Whenever a line below mentions the word "none", that line should be copied.

DATA SHOWN START

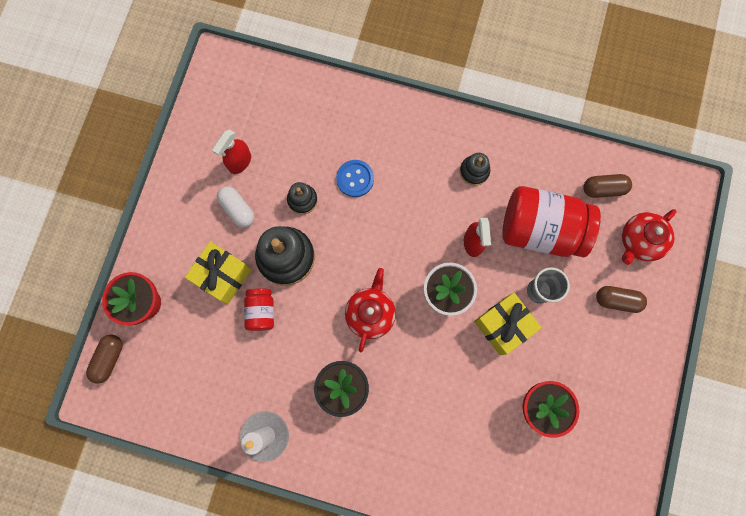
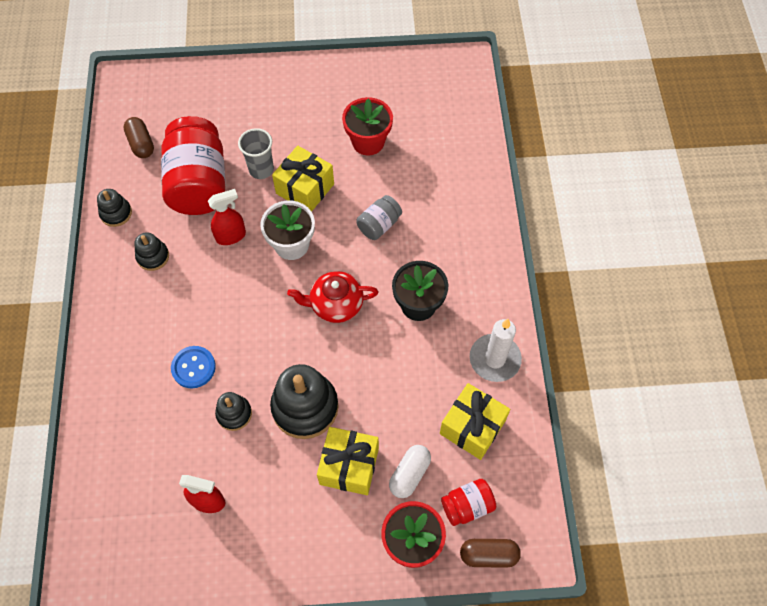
camera: 110 degrees left, 15 degrees down
white capsule [217,186,254,228] -> white capsule moved to [389,445,431,498]
red jar [244,288,274,331] -> red jar moved to [441,479,496,526]
brown capsule [596,286,647,313] -> none
red teapot [622,209,677,265] -> none
none -> black stacking toy [97,189,132,227]
none -> grey jar [356,195,402,240]
none -> yellow gift [440,383,510,460]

DATA SHOWN END

[PROBLEM SOLUTION]
brown capsule [596,286,647,313] -> none
red teapot [622,209,677,265] -> none
none -> black stacking toy [97,189,132,227]
none -> grey jar [356,195,402,240]
none -> yellow gift [440,383,510,460]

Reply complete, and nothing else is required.